Task instructions
Transcribe the listing in full, word for word; pictures do not belong in the copy.

Source data
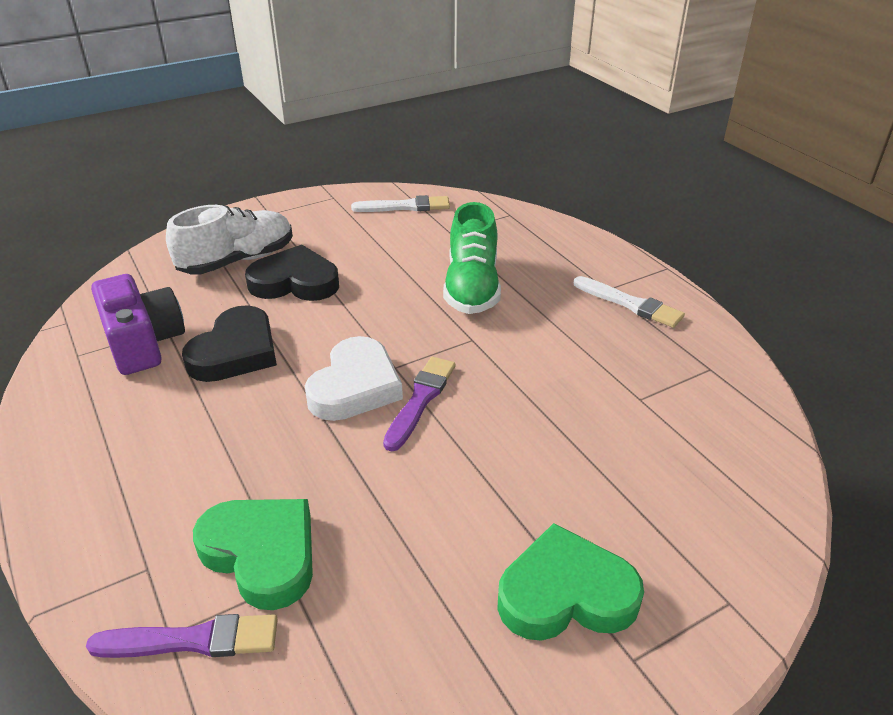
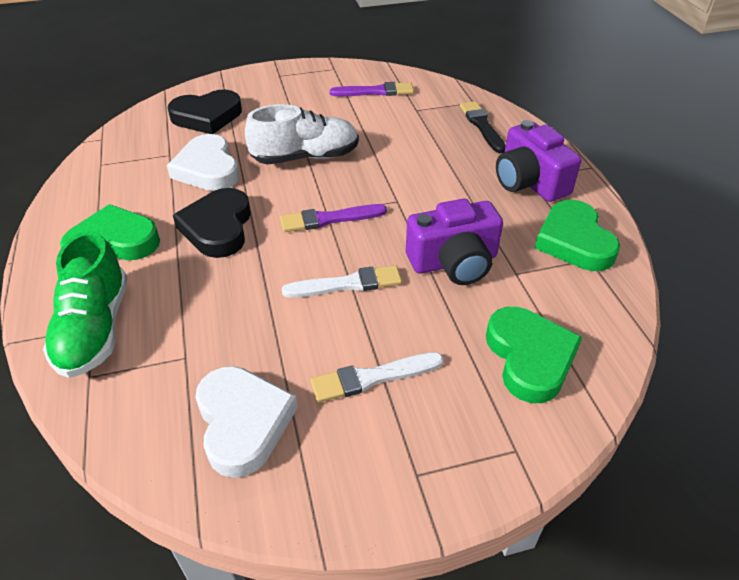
black brush: 0 -> 1
green heart: 2 -> 3
purple camera: 1 -> 2
white heart: 1 -> 2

Response to the exercise
black brush: 0 -> 1
green heart: 2 -> 3
purple camera: 1 -> 2
white heart: 1 -> 2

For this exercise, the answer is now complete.